◆ **The request**:
Transcribe the entire listing below line for line, leaving out the pictures.

◆ **Supplied data**:

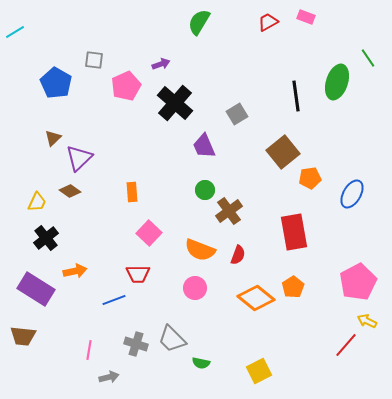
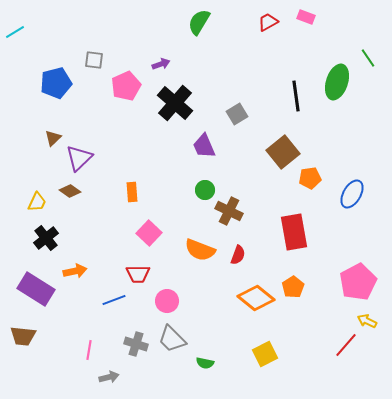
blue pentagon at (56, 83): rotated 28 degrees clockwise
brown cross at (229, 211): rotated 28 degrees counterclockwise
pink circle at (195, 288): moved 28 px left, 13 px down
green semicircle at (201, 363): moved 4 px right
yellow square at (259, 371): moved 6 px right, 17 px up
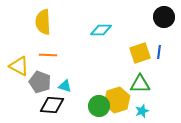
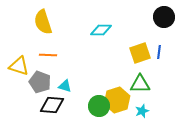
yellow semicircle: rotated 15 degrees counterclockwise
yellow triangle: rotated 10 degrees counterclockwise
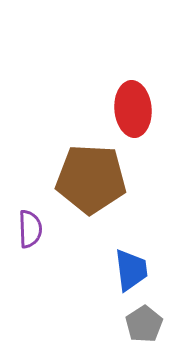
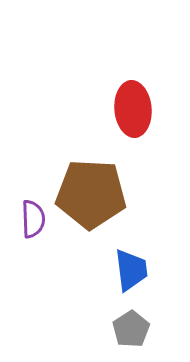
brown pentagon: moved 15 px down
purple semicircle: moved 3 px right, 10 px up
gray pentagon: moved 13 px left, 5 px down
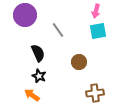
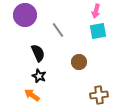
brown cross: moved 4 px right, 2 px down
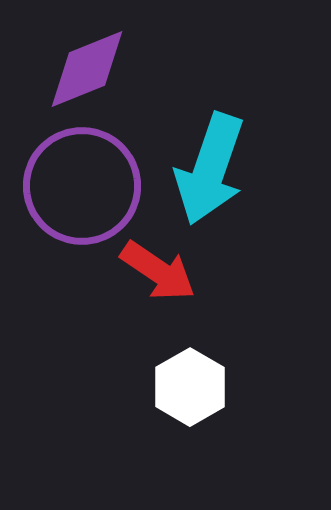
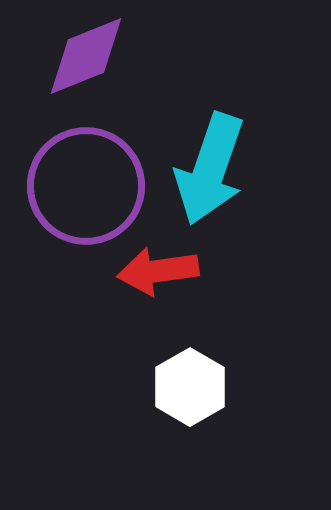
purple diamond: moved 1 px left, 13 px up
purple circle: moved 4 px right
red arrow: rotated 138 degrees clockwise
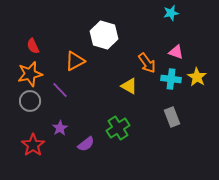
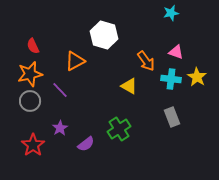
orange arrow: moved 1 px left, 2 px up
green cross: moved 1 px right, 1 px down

◆ **Response for this exercise**:
blue pentagon at (56, 83): rotated 28 degrees clockwise
brown cross at (229, 211): rotated 28 degrees counterclockwise
pink circle at (195, 288): moved 28 px left, 13 px down
green semicircle at (201, 363): moved 4 px right
yellow square at (259, 371): moved 6 px right, 17 px up
yellow semicircle: rotated 15 degrees counterclockwise
yellow triangle: rotated 10 degrees counterclockwise
brown pentagon: moved 15 px down
purple semicircle: moved 3 px right, 10 px up
gray pentagon: moved 13 px left, 5 px down
brown cross: moved 4 px right, 2 px down
purple diamond: moved 1 px left, 13 px up
purple circle: moved 4 px right
red arrow: rotated 138 degrees clockwise
orange arrow: moved 1 px left, 2 px up
green cross: moved 1 px right, 1 px down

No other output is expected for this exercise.